Exercise aim => Repeat each line of the data below exactly, but skip the pictures.

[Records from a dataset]
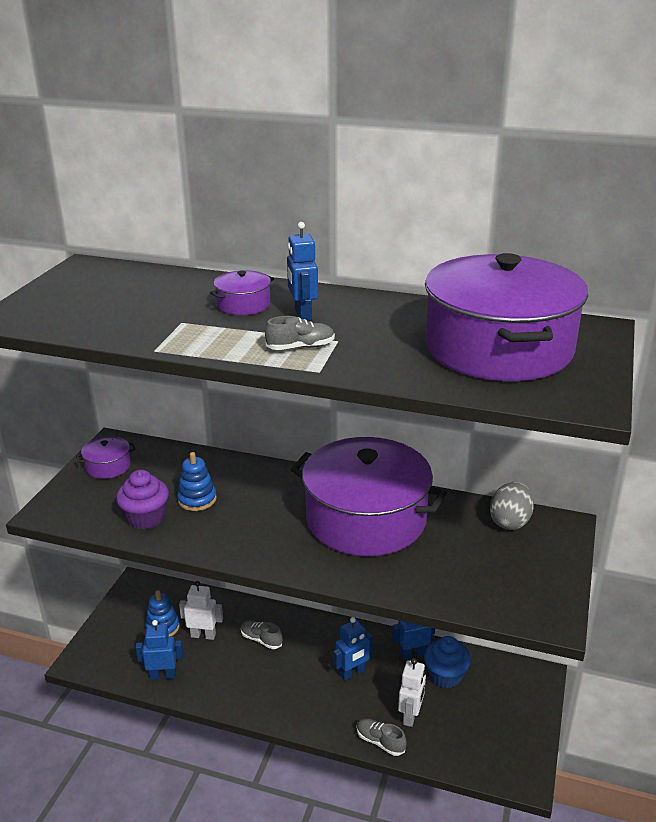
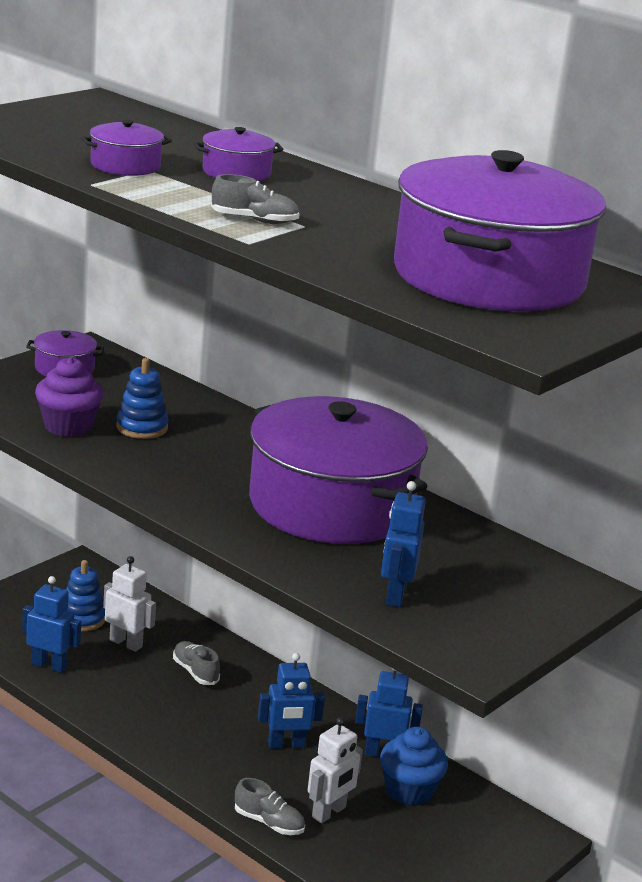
camera: 20 degrees right, 5 degrees down
(162, 323) = (125, 166): none -> purple pot
(302, 315) = (294, 196): blue robot -> blue robot (395, 595)
(380, 742) = (268, 822): grey shoe -> grey shoe turned 150 degrees clockwise
(510, 521) = (517, 563): grey egg -> none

Exercise solution =>
camera: 20 degrees right, 5 degrees down
(162, 323) = (125, 166): none -> purple pot
(302, 315) = (294, 196): blue robot -> blue robot (395, 595)
(380, 742) = (268, 822): grey shoe -> grey shoe turned 150 degrees clockwise
(510, 521) = (517, 563): grey egg -> none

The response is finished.